AIM OF THE EXERCISE:
Count how many lines below contain the word "none", then give that number alone.

SOURCE MATERIAL:
Content starts

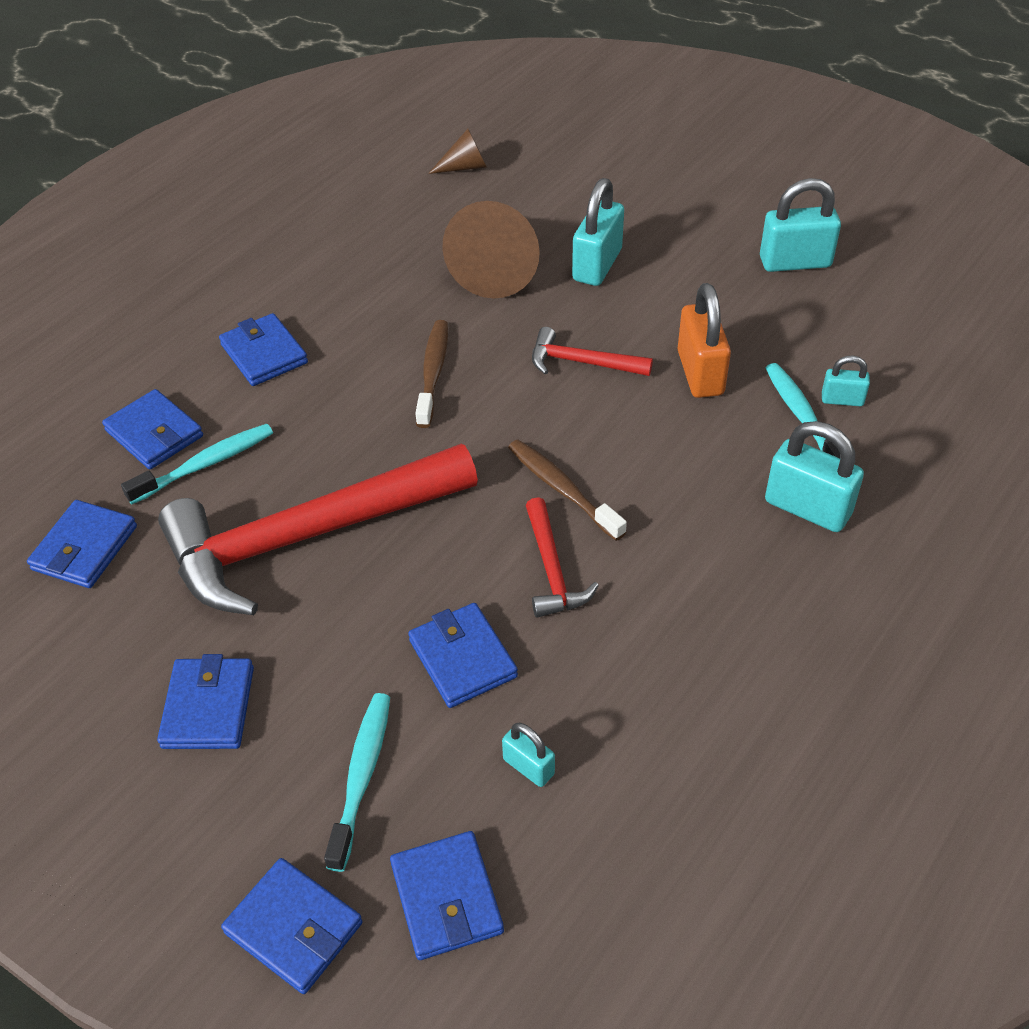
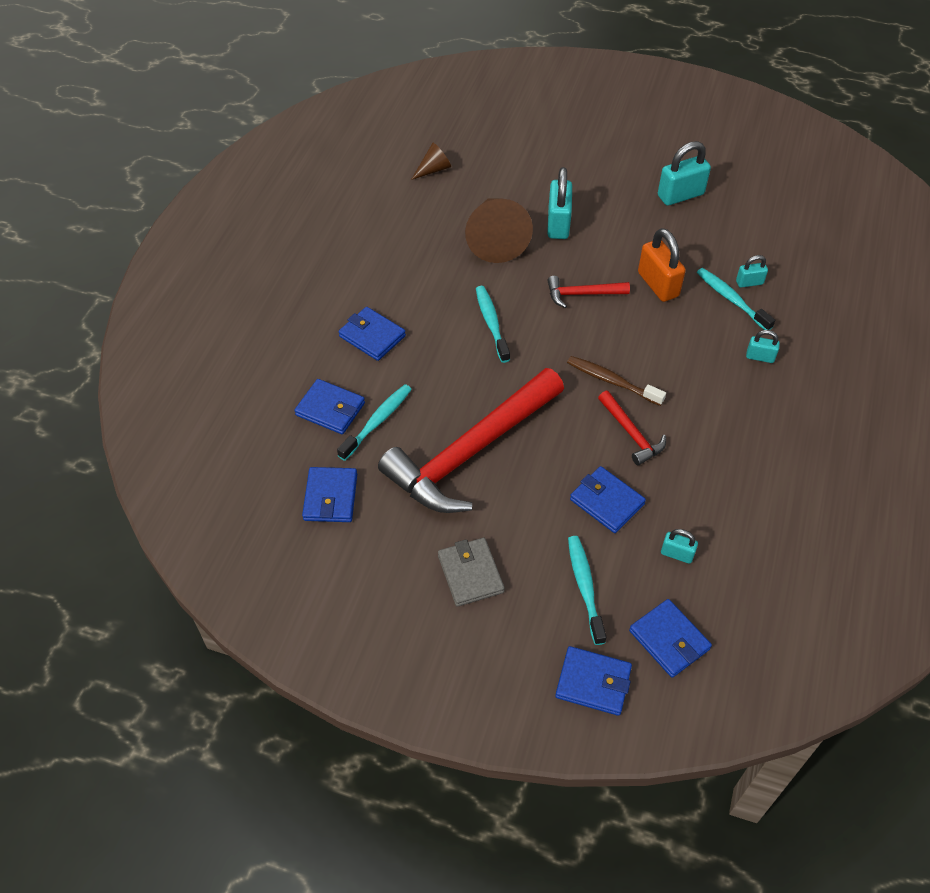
camera: 20 degrees left, 5 degrees up
(208, 707) = (470, 574): blue wallet -> grey wallet
(433, 372) = (491, 323): brown toothbrush -> turquoise toothbrush
(807, 508) = (760, 357): turquoise padlock -> turquoise padlock, size x0.54

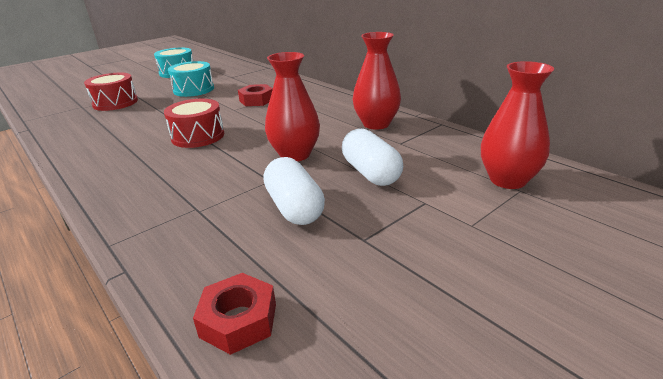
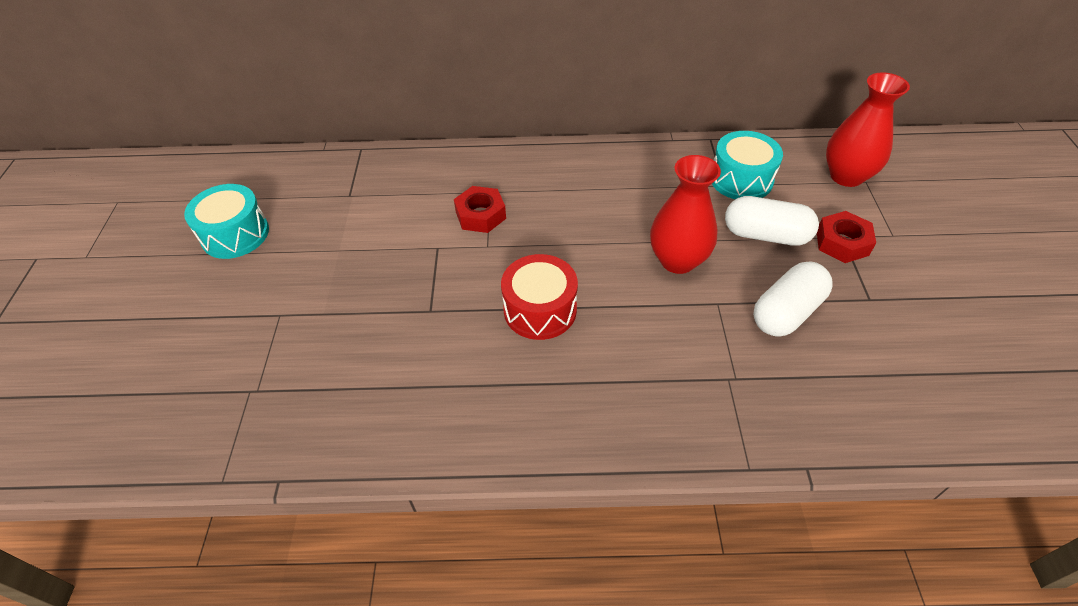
camera: 50 degrees left, 20 degrees up
(115, 103) = (290, 347): red drum -> none
(193, 89) = (352, 249): turquoise drum -> turquoise drum (741, 179)
(238, 320) = (926, 417): red nut -> red nut (842, 243)
(294, 207) = (786, 312): white capsule -> white capsule turned 60 degrees counterclockwise
(376, 124) = (664, 173): red vase -> none

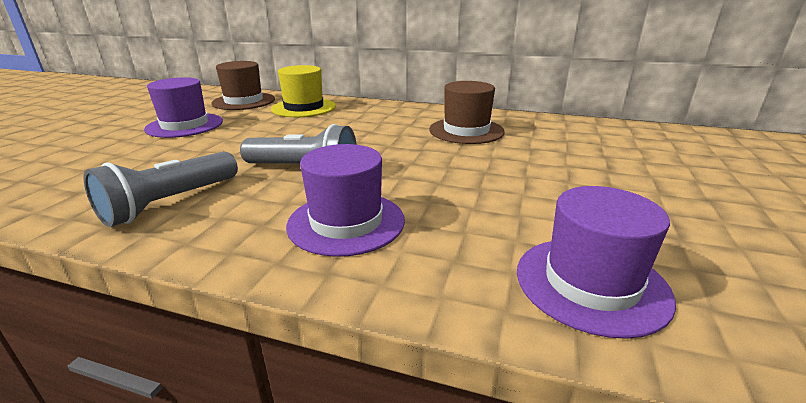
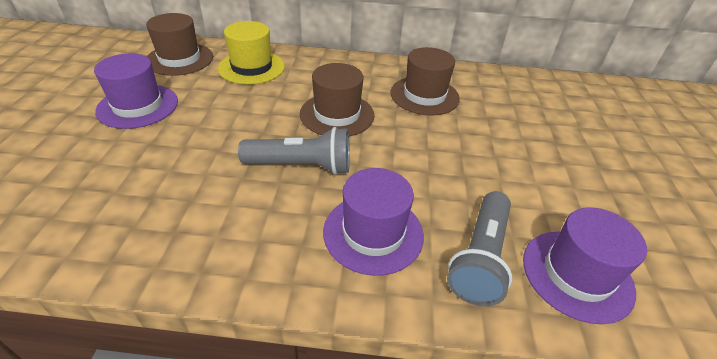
camera: 15 degrees left, 15 degrees up
(170, 203) = (198, 228): grey flashlight -> grey flashlight (480, 258)
(365, 138) = (337, 114): none -> brown hat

Content ends

FINAL ANSWER:
3